[Revision tracking records]

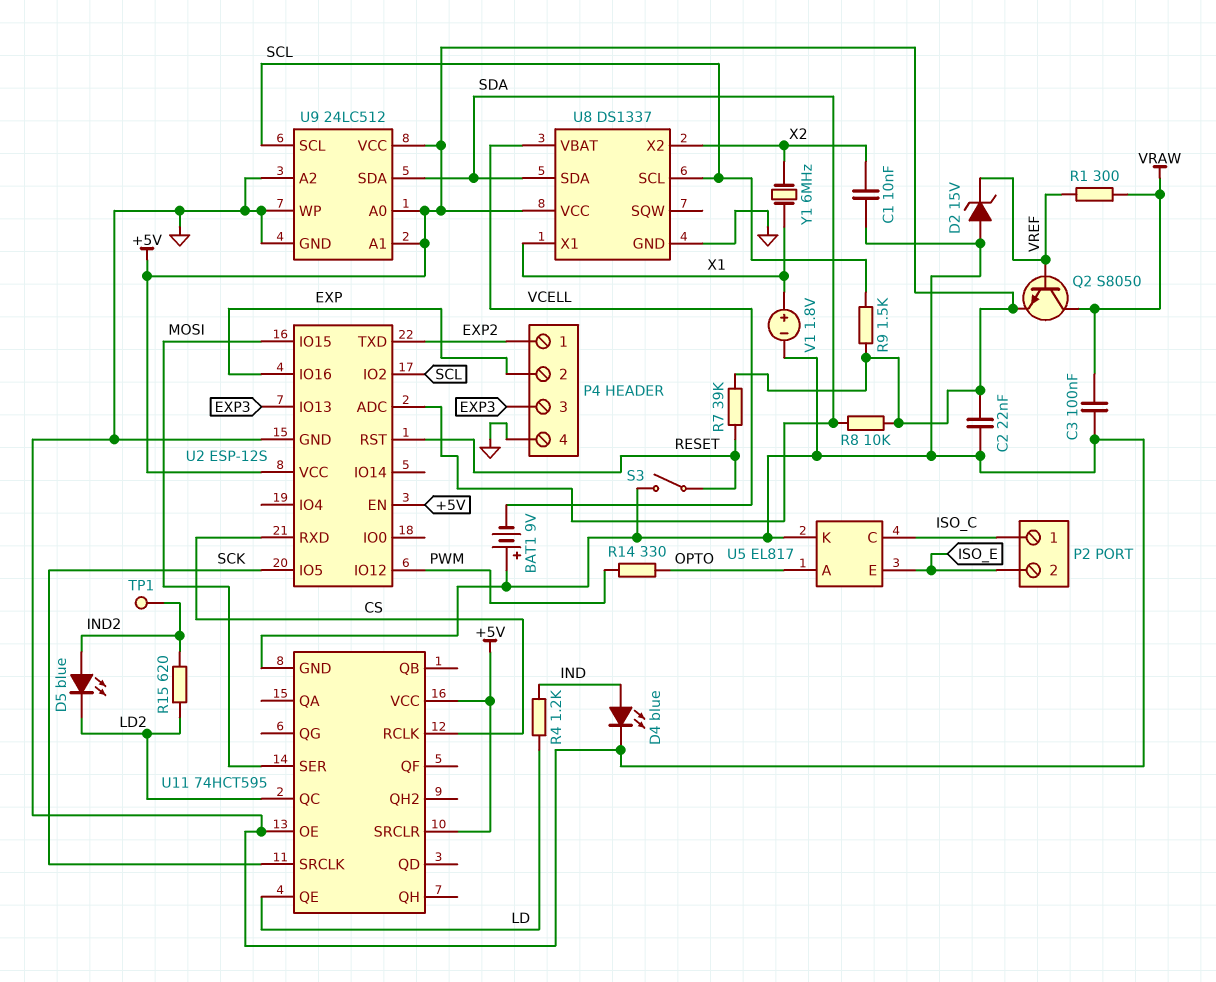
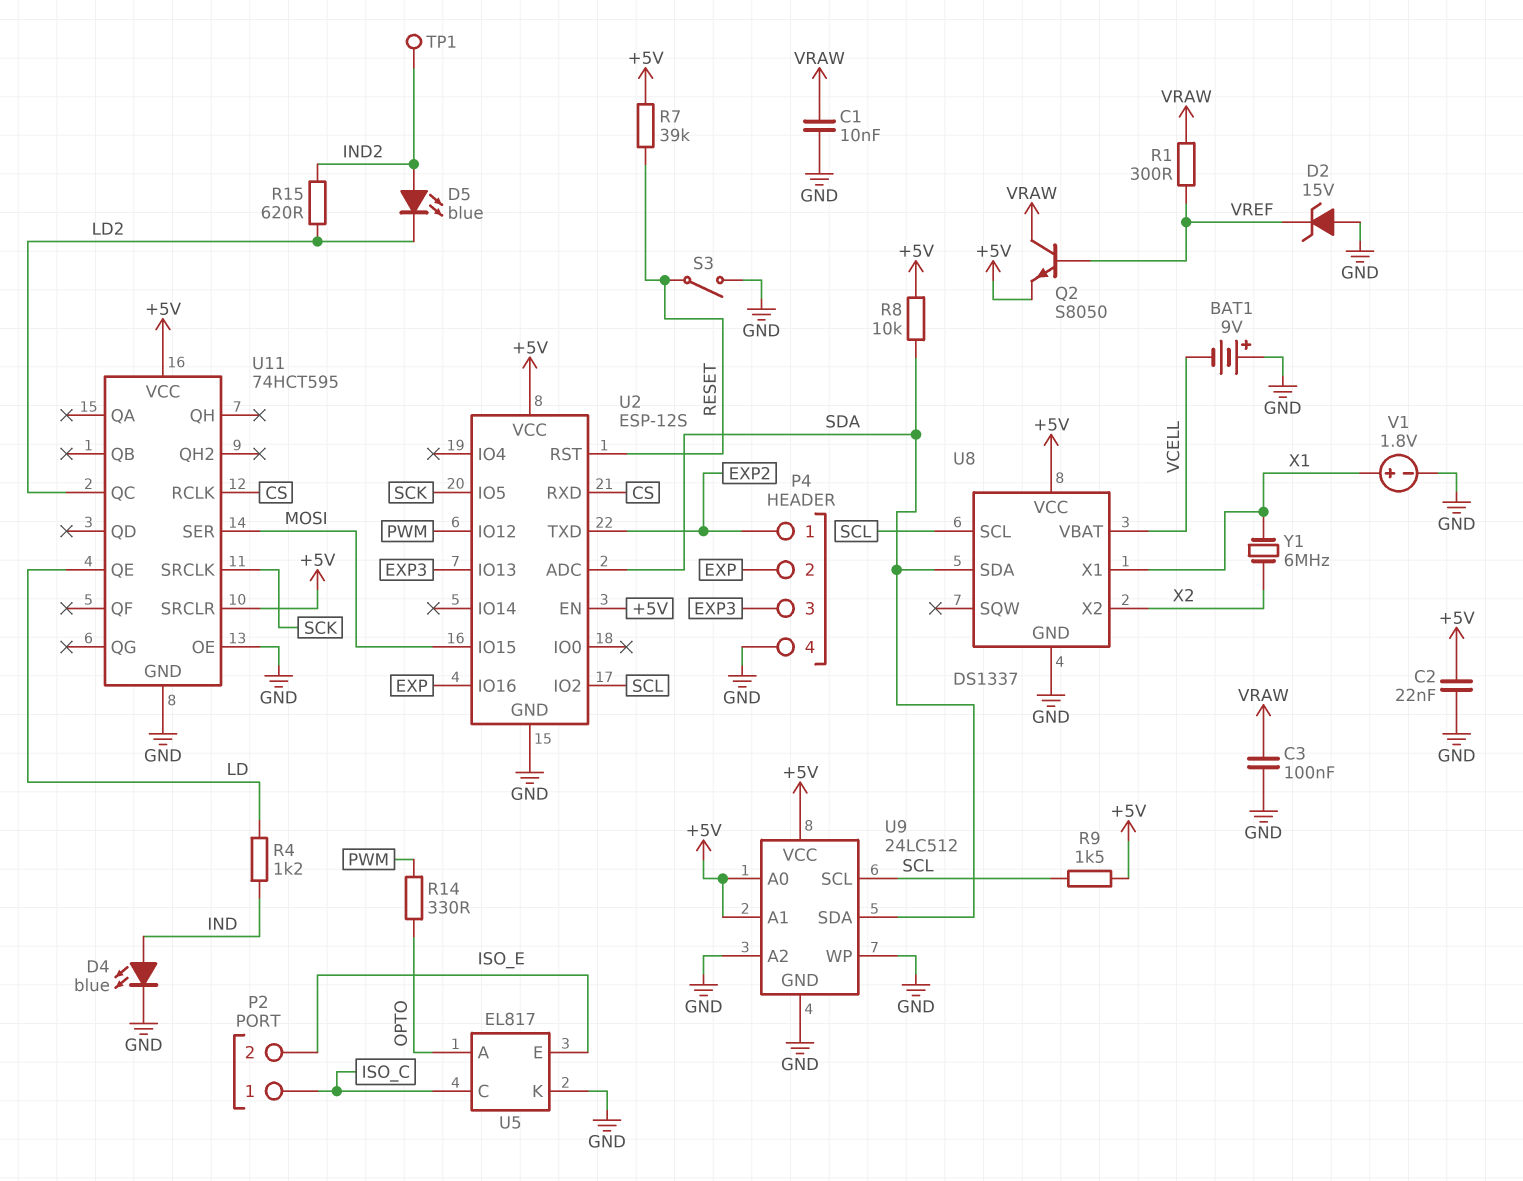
C1: 10nF (GND, X2) -> 10nF (GND, VRAW)

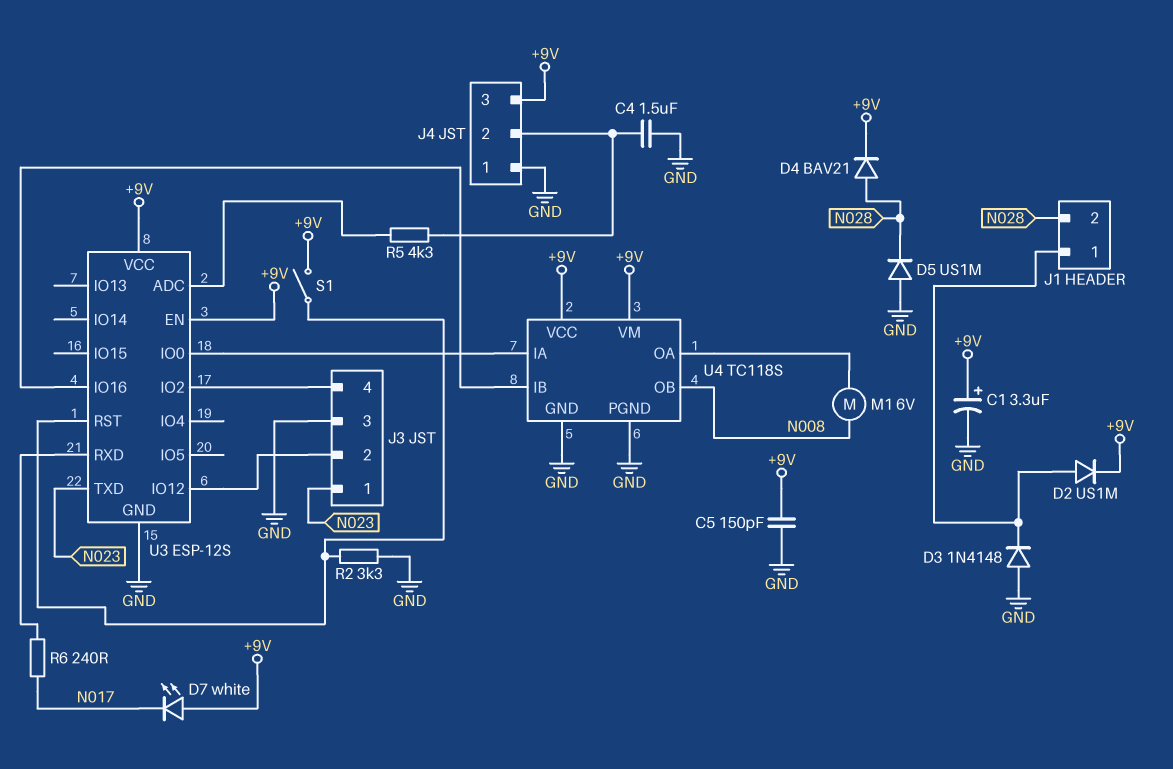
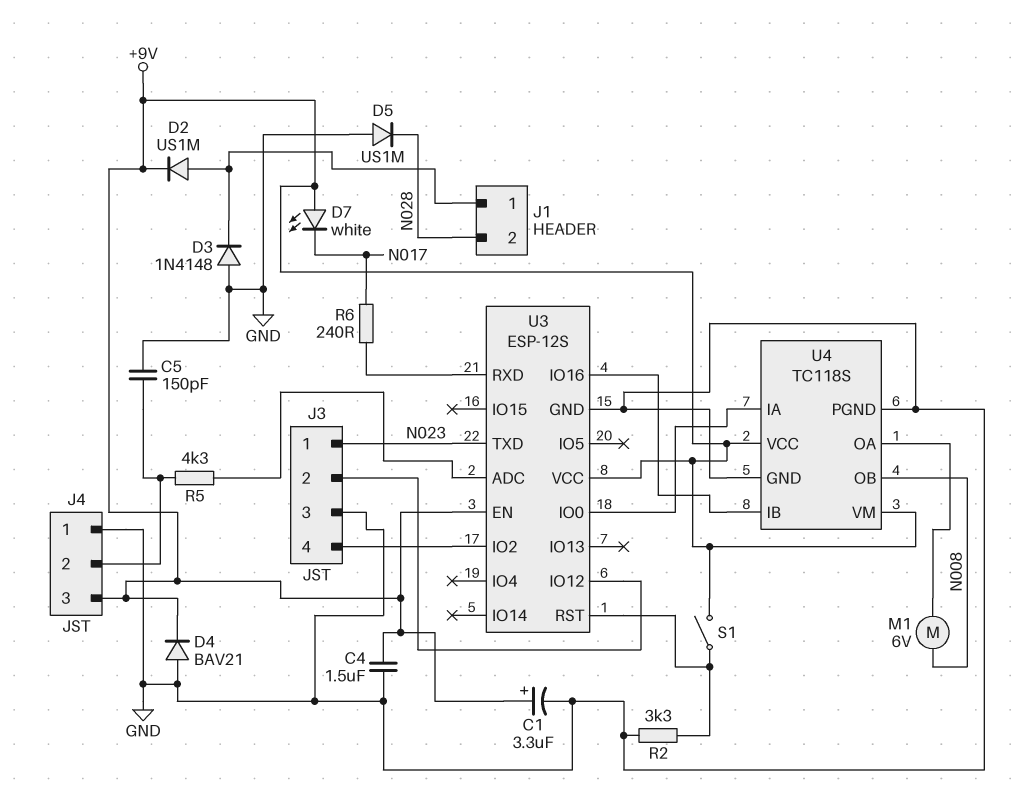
C4: 1.5uF (GND, J4/2) -> 1.5uF (+9V, GND)
C5: 150pF (+9V, GND) -> 150pF (GND, J4/2)
D4: diode BAV21 (A N028, K +9V) -> diode BAV21 (A GND, K +9V)

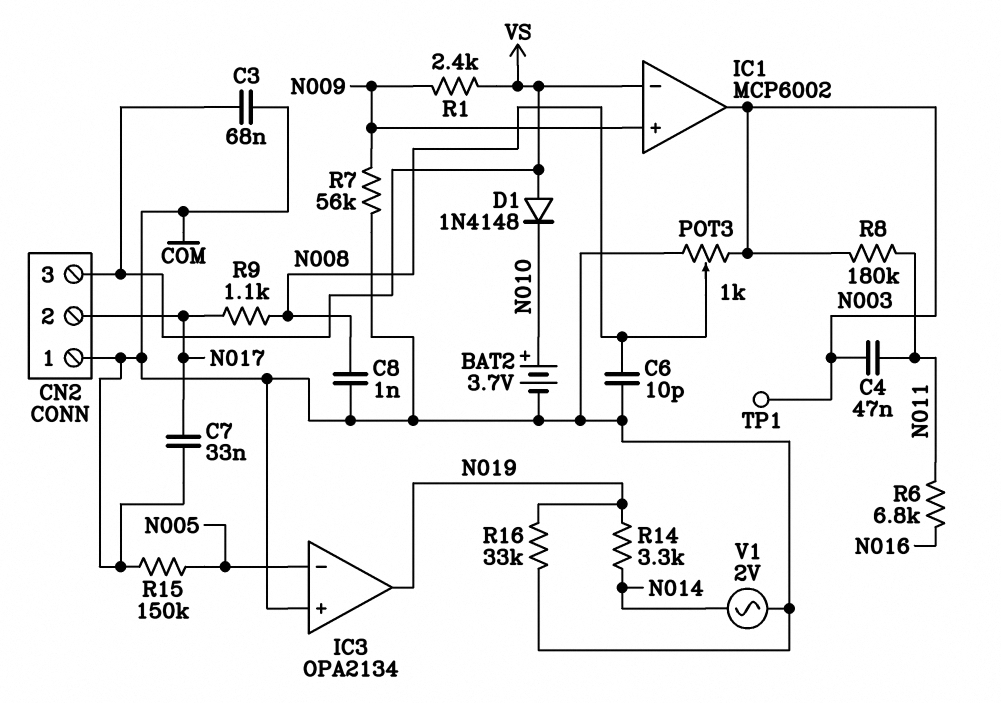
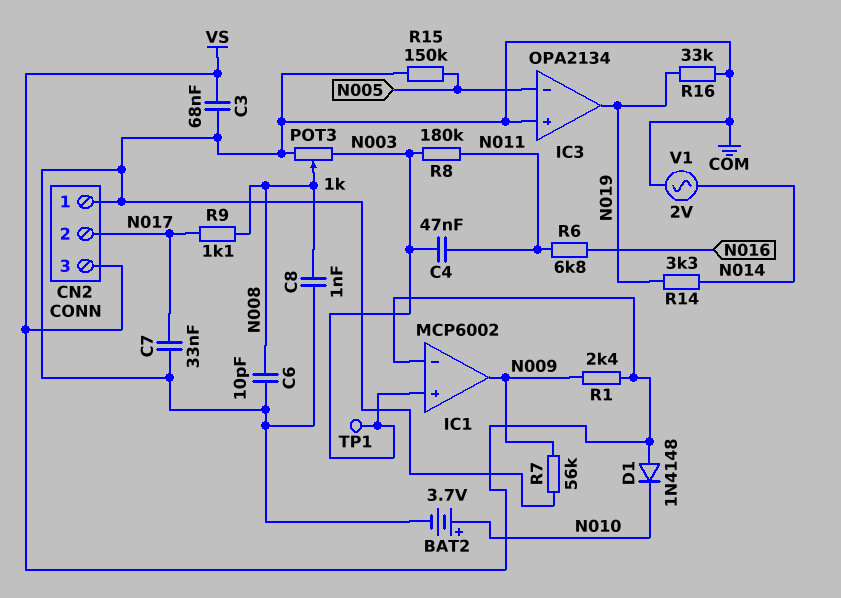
IC1 pin in+: N009 -> N003
IC1 pin out: N003 -> N009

**DESCRIPTION OF THE TASK:** Print the entries above exactly, taking out only the pictures.

**EXPECTED ANSWER:**
C1: 10nF (GND, X2) -> 10nF (GND, VRAW)

C4: 1.5uF (GND, J4/2) -> 1.5uF (+9V, GND)
C5: 150pF (+9V, GND) -> 150pF (GND, J4/2)
D4: diode BAV21 (A N028, K +9V) -> diode BAV21 (A GND, K +9V)

IC1 pin in+: N009 -> N003
IC1 pin out: N003 -> N009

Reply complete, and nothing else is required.